*YOUR TASK*
Go through the listing below and return each line that includes "blue".
-------
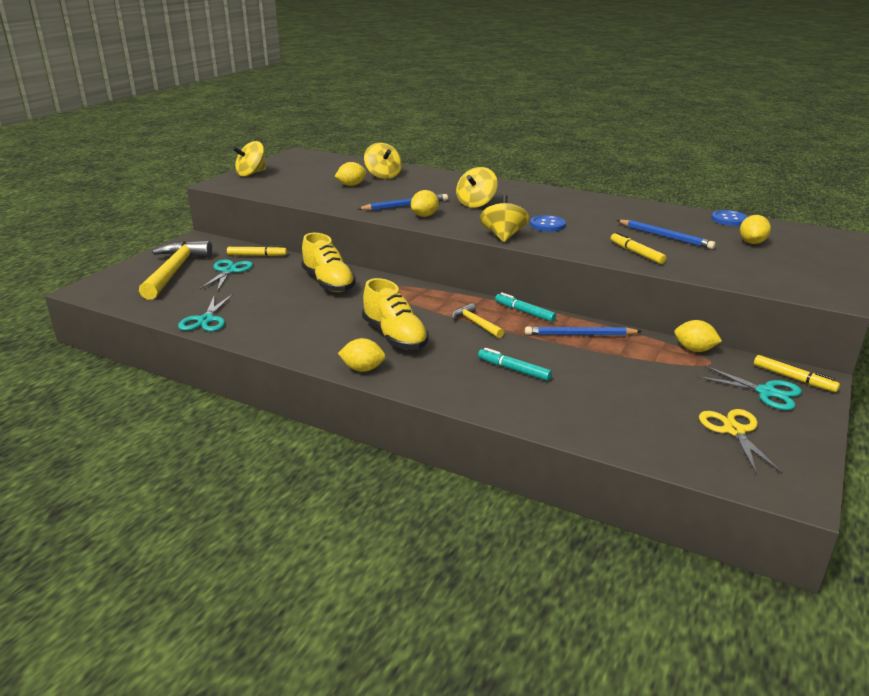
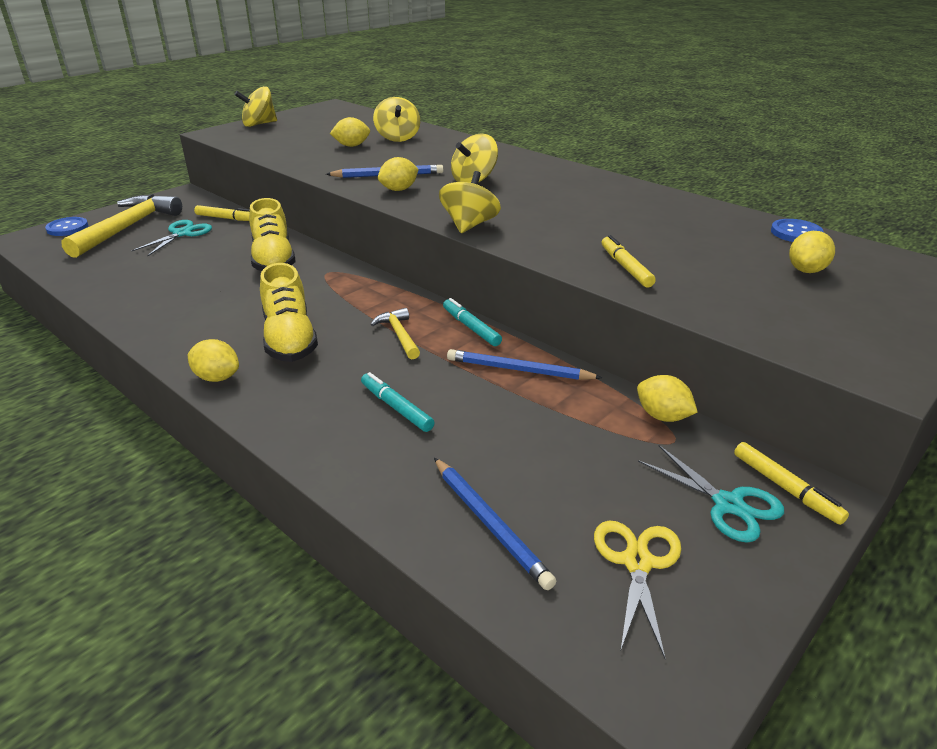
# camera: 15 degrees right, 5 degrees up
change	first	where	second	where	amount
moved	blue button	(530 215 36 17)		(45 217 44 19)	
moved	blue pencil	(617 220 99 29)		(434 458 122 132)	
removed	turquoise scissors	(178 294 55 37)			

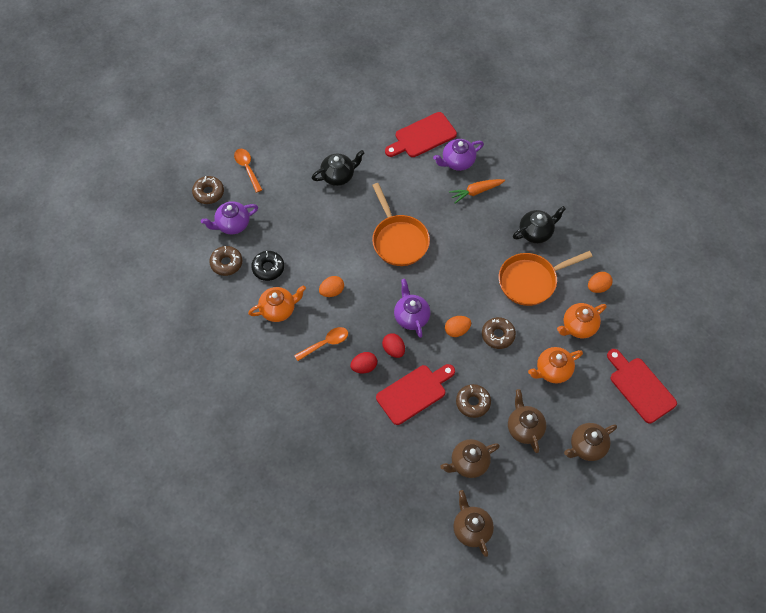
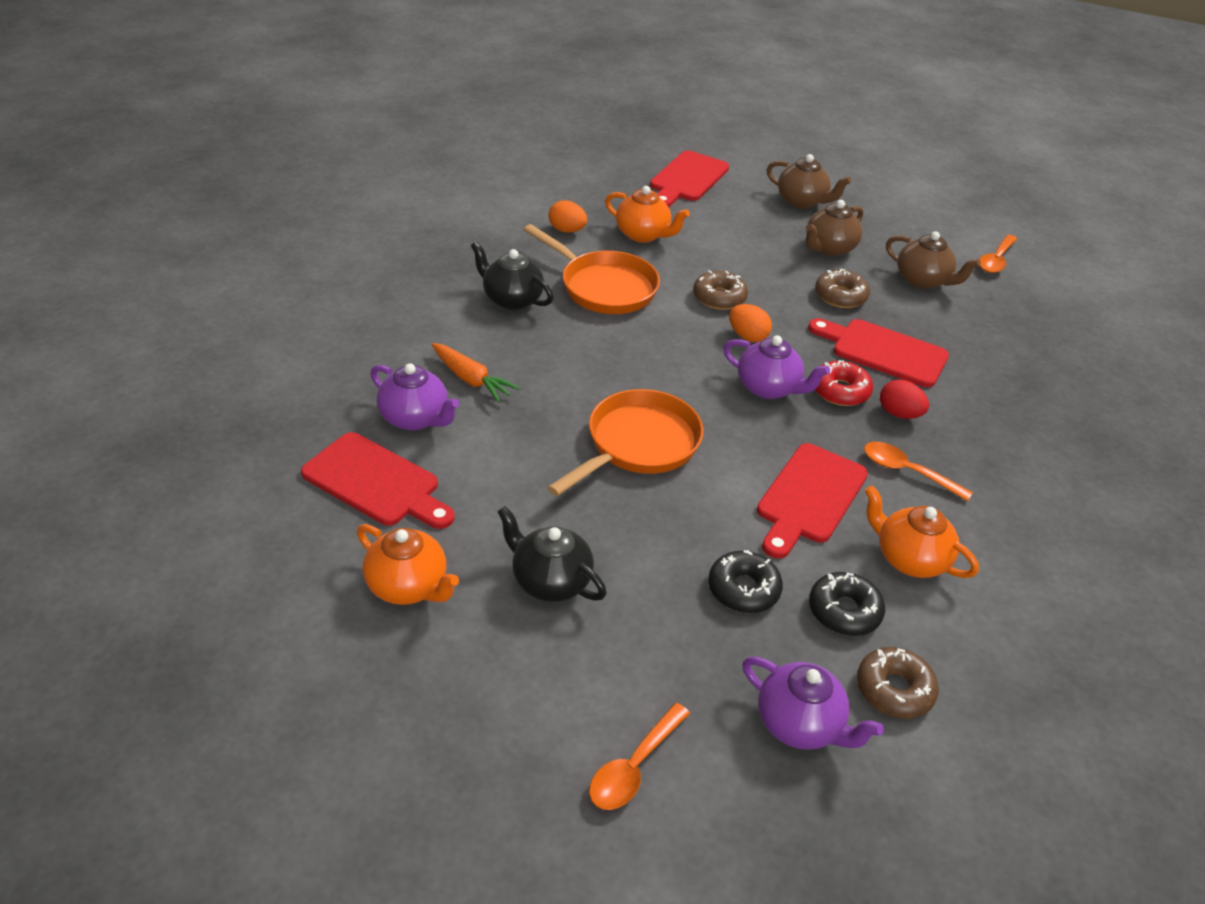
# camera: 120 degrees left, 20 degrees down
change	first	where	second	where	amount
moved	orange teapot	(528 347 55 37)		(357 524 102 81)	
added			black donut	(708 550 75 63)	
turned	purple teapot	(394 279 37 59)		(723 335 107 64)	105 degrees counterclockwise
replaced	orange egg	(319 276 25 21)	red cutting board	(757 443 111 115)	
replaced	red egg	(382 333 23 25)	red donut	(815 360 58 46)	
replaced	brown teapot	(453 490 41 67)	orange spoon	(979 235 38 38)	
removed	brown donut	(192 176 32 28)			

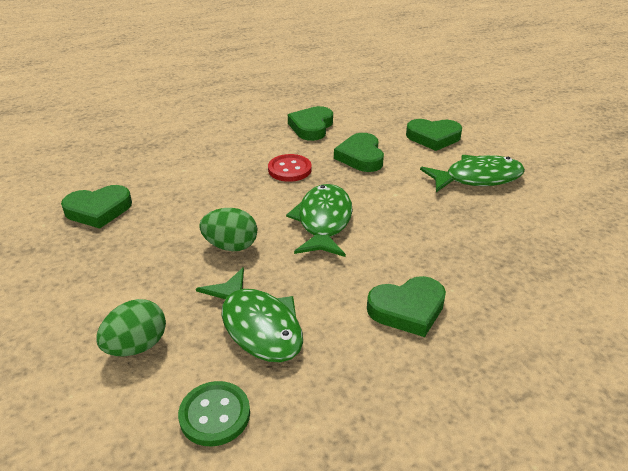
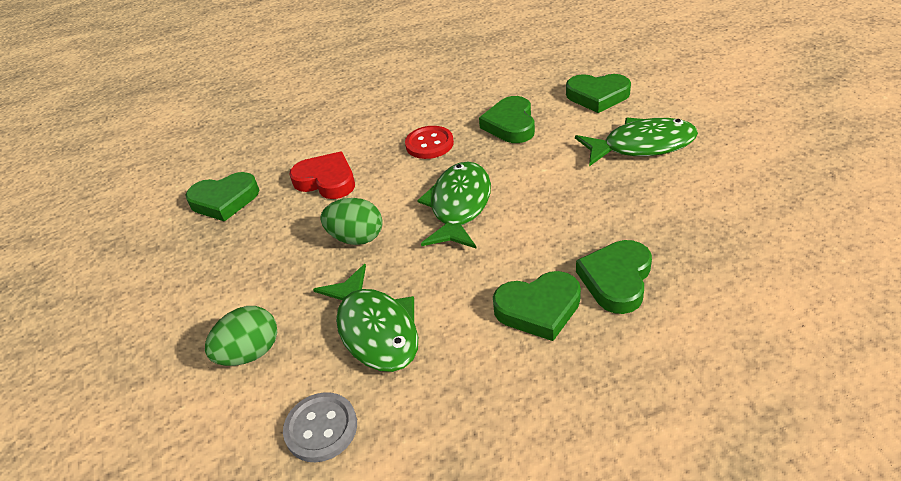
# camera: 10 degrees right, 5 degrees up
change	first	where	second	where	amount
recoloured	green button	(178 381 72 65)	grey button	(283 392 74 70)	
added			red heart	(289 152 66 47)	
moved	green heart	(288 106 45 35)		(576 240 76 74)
-------
*TASK ANSWER*
moved	blue button	(530 215 36 17)		(45 217 44 19)	
moved	blue pencil	(617 220 99 29)		(434 458 122 132)	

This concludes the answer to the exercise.